**YOUR ASSIGNMENT:** Report each line of the data that has "teal" somewhere in it.

**DATASET RECORDS:**
= = = = =
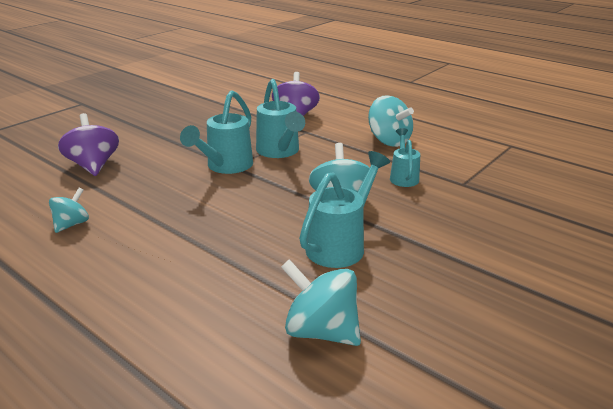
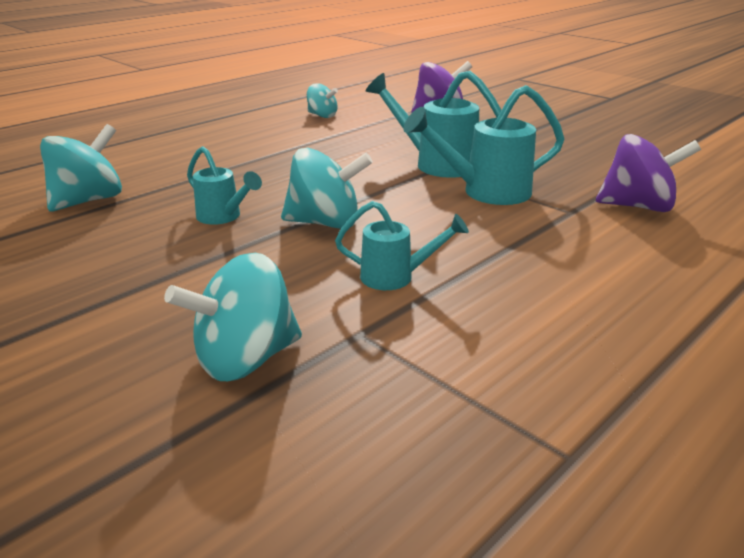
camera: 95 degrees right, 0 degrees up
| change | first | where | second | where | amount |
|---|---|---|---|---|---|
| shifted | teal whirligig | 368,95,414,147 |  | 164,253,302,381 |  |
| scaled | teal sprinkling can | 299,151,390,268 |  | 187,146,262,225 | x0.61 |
= = = = =
**SOLVED PROBLEM:**
| shifted | teal whirligig | 368,95,414,147 |  | 164,253,302,381 |  |
| scaled | teal sprinkling can | 299,151,390,268 |  | 187,146,262,225 | x0.61 |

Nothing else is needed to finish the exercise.